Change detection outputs
# # #

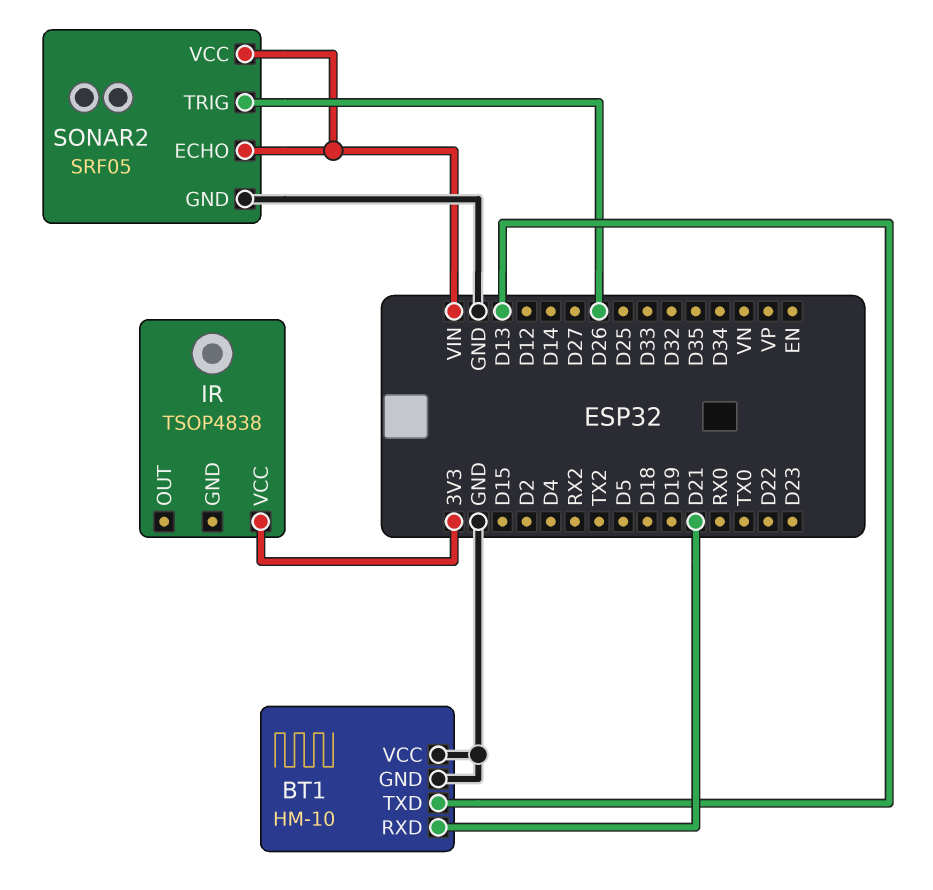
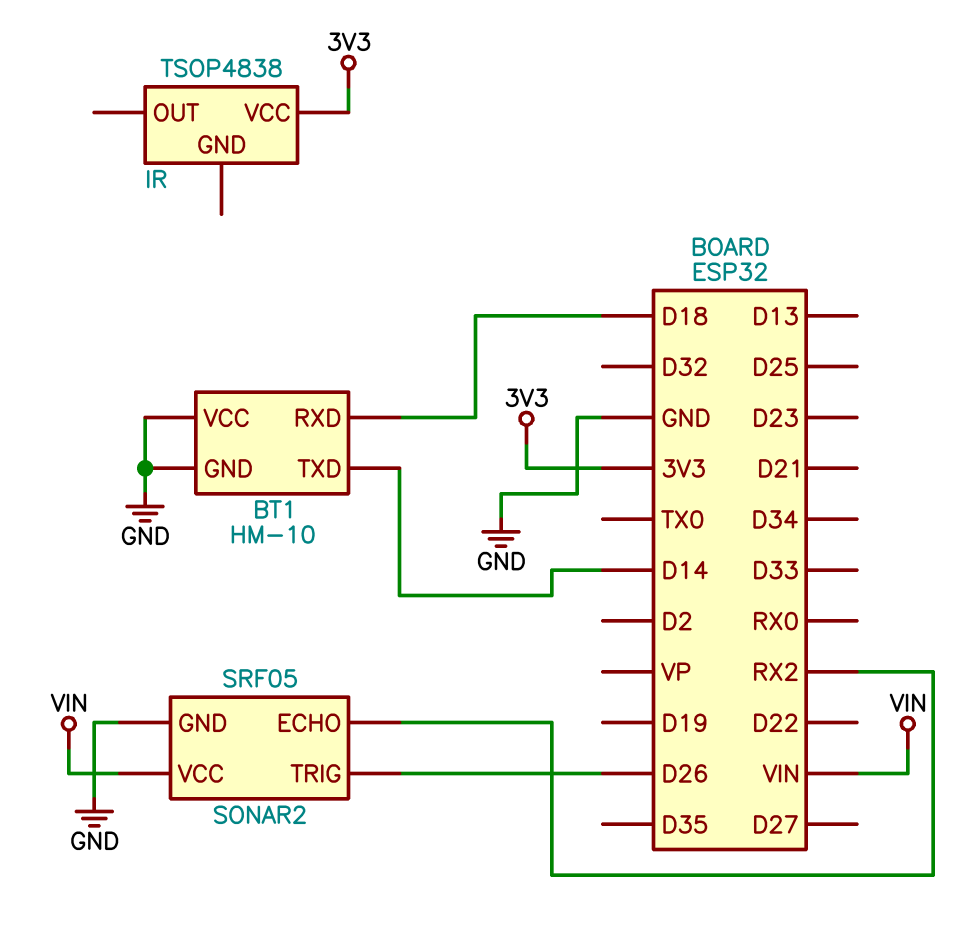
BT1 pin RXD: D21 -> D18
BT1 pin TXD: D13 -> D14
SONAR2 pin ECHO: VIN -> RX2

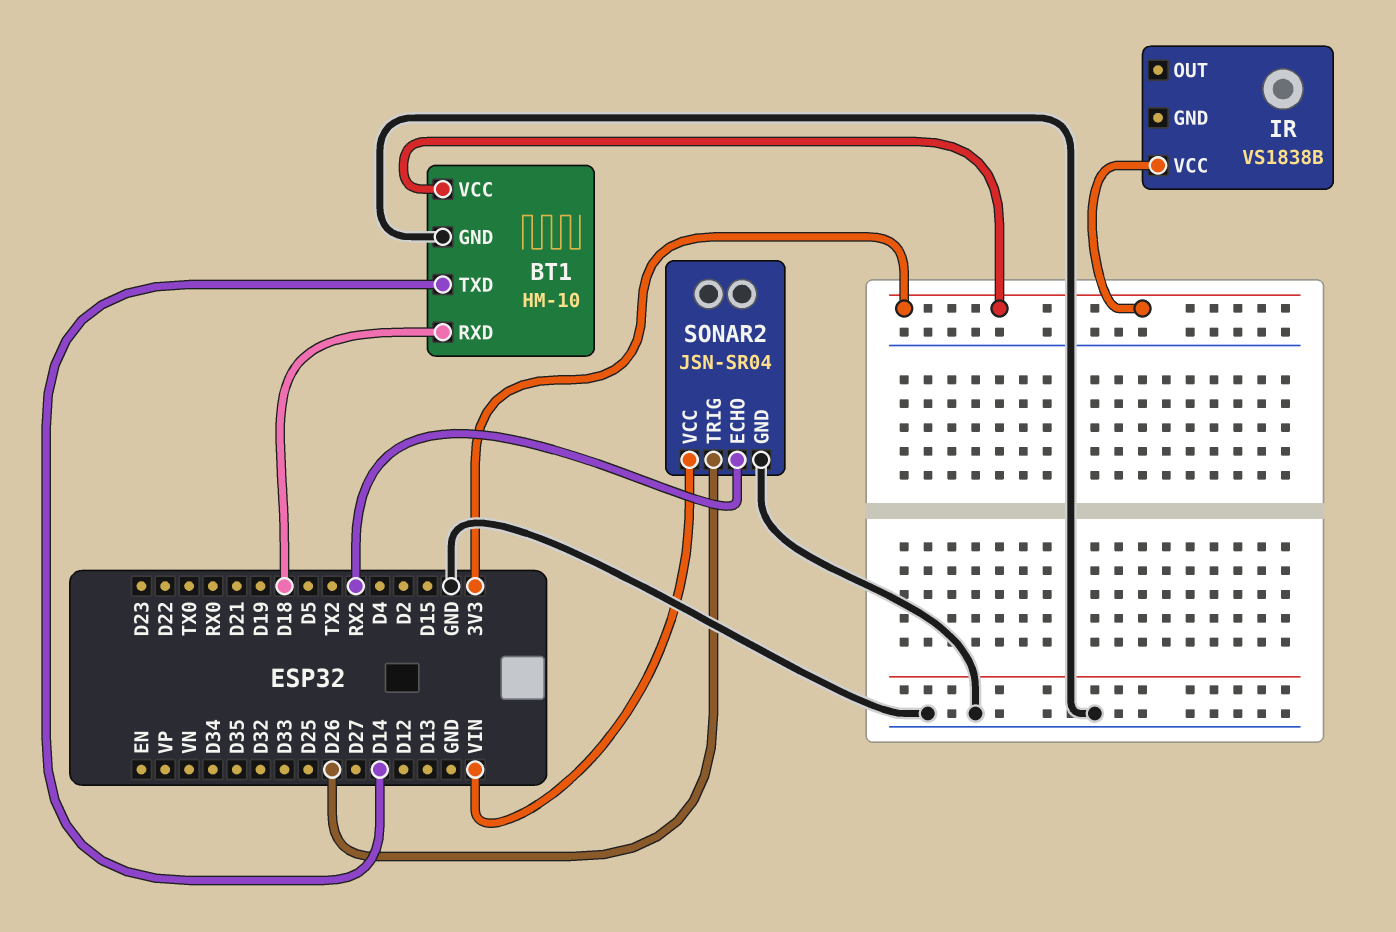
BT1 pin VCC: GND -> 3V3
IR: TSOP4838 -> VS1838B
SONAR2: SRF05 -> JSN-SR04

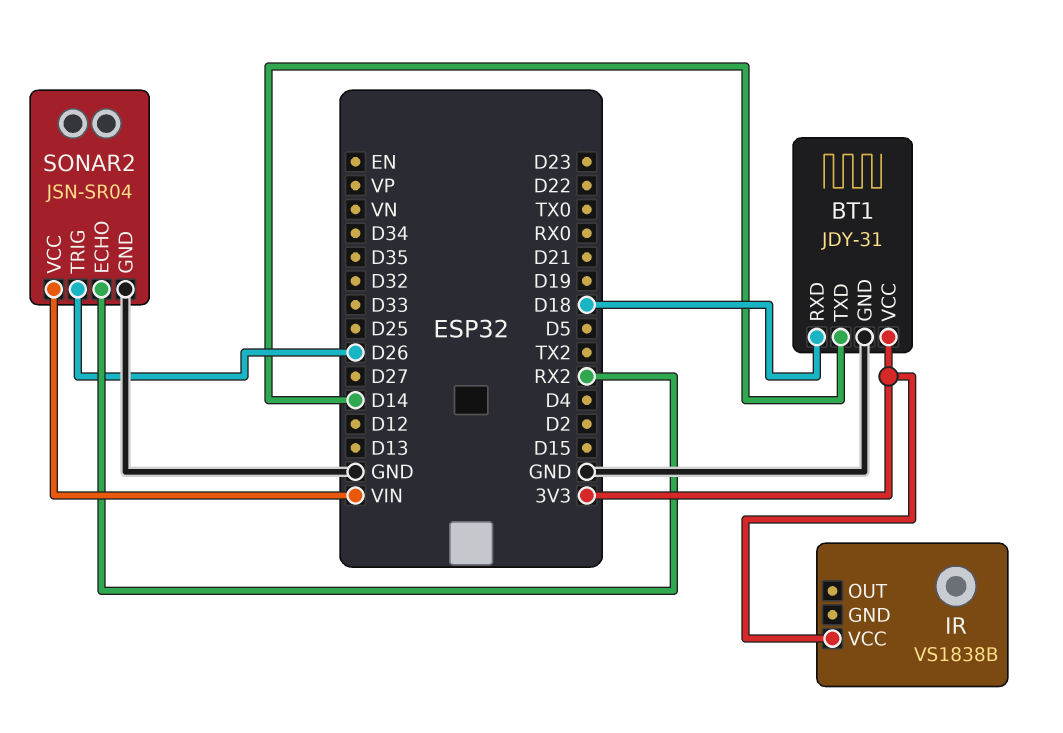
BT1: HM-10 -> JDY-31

# # #

- **WORK REQUIRED**
Which lines run from the one containing "SONAR2 pin ECHO: VIN -> RX2" through the last line of the entries above? Output them exactly, both ends included, with no pictures.

- **ANSWER TO THIS PROBLEM**
SONAR2 pin ECHO: VIN -> RX2

BT1 pin VCC: GND -> 3V3
IR: TSOP4838 -> VS1838B
SONAR2: SRF05 -> JSN-SR04

BT1: HM-10 -> JDY-31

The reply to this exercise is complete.